==== Data shown

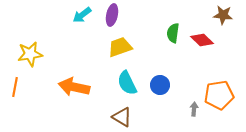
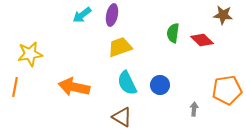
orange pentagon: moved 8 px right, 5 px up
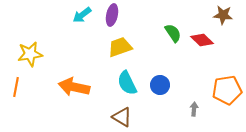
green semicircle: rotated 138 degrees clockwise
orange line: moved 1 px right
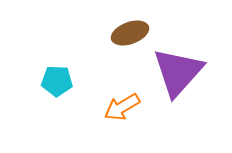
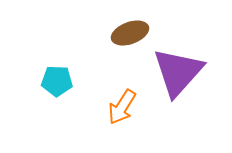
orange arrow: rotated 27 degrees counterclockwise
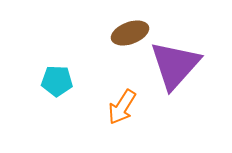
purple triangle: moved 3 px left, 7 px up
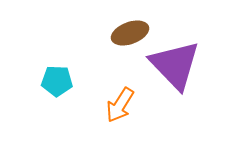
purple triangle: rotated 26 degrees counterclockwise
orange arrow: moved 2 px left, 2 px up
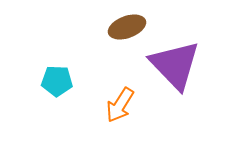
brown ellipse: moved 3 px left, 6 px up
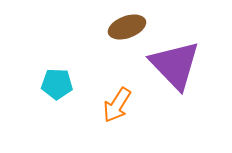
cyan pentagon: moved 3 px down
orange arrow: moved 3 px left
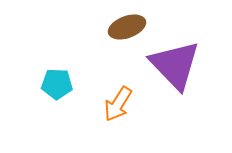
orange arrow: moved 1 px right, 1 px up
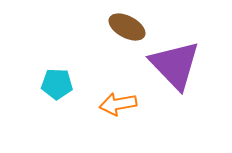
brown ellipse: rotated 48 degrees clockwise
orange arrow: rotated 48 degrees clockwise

========
==== Data shown

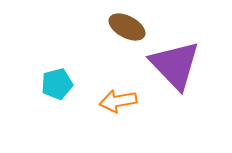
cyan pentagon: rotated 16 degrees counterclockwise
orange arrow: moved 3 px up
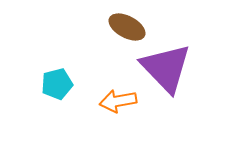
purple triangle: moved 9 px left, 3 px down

========

■ What needs to be done:
Update the rows starting with the one with "orange pentagon: moved 8 px right, 5 px up" and going on through the one with "orange arrow: moved 1 px right, 1 px up" by replacing "orange arrow" with "yellow arrow" and leaving everything else unchanged. Return only those rows and omit the pictures.

■ Exercise output:
orange pentagon: moved 8 px right, 5 px up
green semicircle: rotated 138 degrees clockwise
orange line: moved 1 px right
yellow arrow: rotated 27 degrees counterclockwise
purple triangle: moved 3 px left, 7 px up
purple triangle: rotated 26 degrees counterclockwise
yellow arrow: moved 2 px left, 2 px up
brown ellipse: moved 3 px left, 6 px up
cyan pentagon: moved 3 px down
yellow arrow: moved 3 px left
yellow arrow: moved 1 px right, 1 px up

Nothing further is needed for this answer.